____ DATA PROVIDED
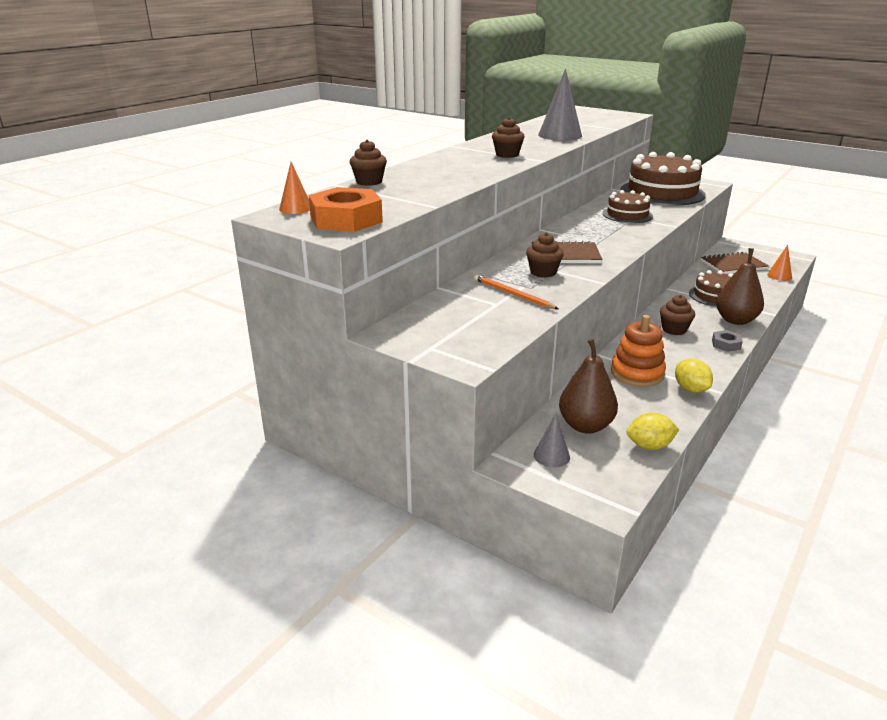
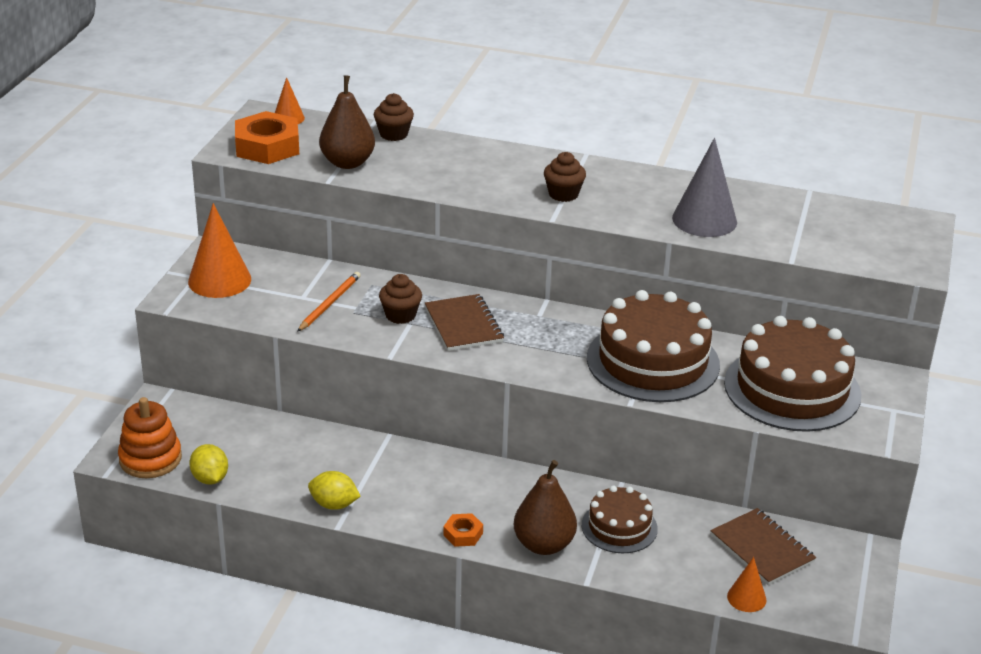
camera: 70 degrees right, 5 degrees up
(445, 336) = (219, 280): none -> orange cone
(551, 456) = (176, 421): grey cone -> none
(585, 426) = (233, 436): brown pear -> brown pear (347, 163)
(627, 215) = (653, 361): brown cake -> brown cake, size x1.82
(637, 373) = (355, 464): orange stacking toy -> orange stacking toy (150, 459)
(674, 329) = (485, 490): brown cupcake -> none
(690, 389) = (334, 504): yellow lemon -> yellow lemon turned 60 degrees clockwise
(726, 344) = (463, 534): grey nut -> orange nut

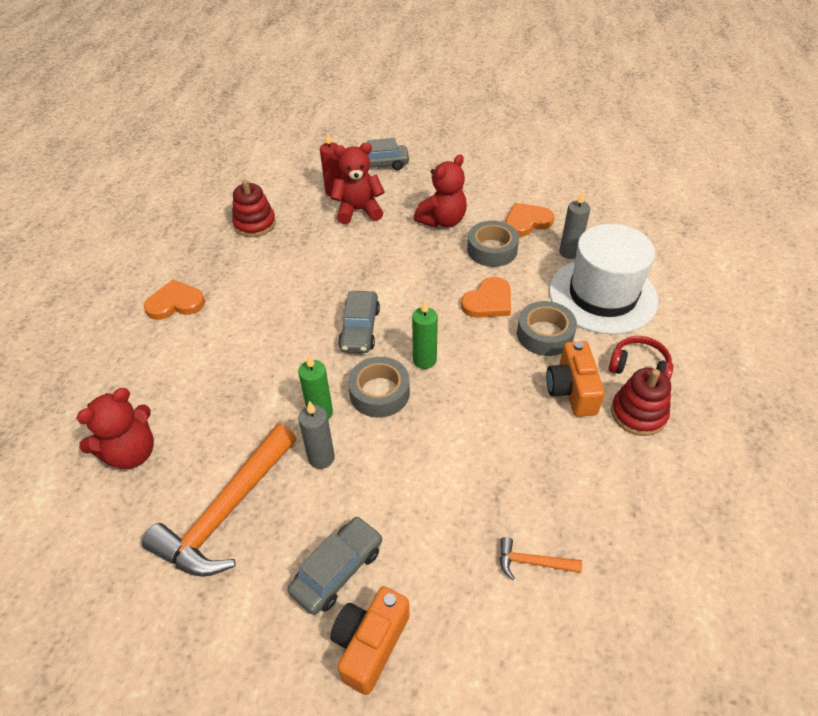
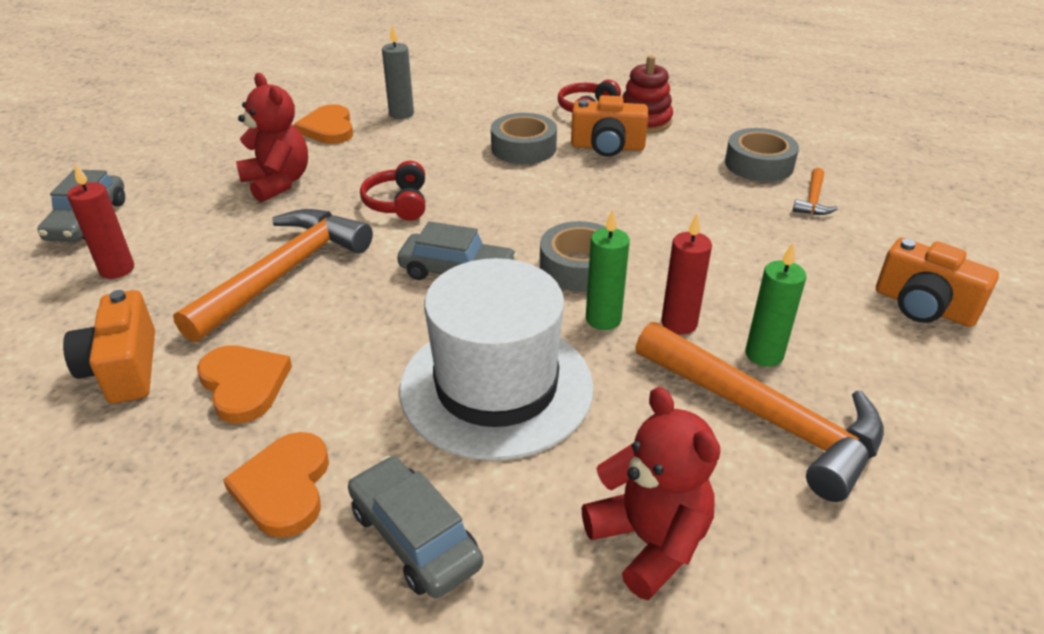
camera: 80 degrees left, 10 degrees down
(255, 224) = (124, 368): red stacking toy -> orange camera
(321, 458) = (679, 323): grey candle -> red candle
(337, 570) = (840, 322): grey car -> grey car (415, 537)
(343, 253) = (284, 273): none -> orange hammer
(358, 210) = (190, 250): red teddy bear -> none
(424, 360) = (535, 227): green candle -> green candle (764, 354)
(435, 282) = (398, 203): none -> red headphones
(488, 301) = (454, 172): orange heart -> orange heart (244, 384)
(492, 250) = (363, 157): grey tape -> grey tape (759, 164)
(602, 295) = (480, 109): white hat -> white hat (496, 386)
________
All lines between the one that contains "(726, 344) = (463, 534): grey" and the end of the records above, both included, are to be returned exactly as they stand, except for pictures, which are omitted.

**TASK RESULT:**
(726, 344) = (463, 534): grey nut -> orange nut

camera: 80 degrees left, 10 degrees down
(255, 224) = (124, 368): red stacking toy -> orange camera
(321, 458) = (679, 323): grey candle -> red candle
(337, 570) = (840, 322): grey car -> grey car (415, 537)
(343, 253) = (284, 273): none -> orange hammer
(358, 210) = (190, 250): red teddy bear -> none
(424, 360) = (535, 227): green candle -> green candle (764, 354)
(435, 282) = (398, 203): none -> red headphones
(488, 301) = (454, 172): orange heart -> orange heart (244, 384)
(492, 250) = (363, 157): grey tape -> grey tape (759, 164)
(602, 295) = (480, 109): white hat -> white hat (496, 386)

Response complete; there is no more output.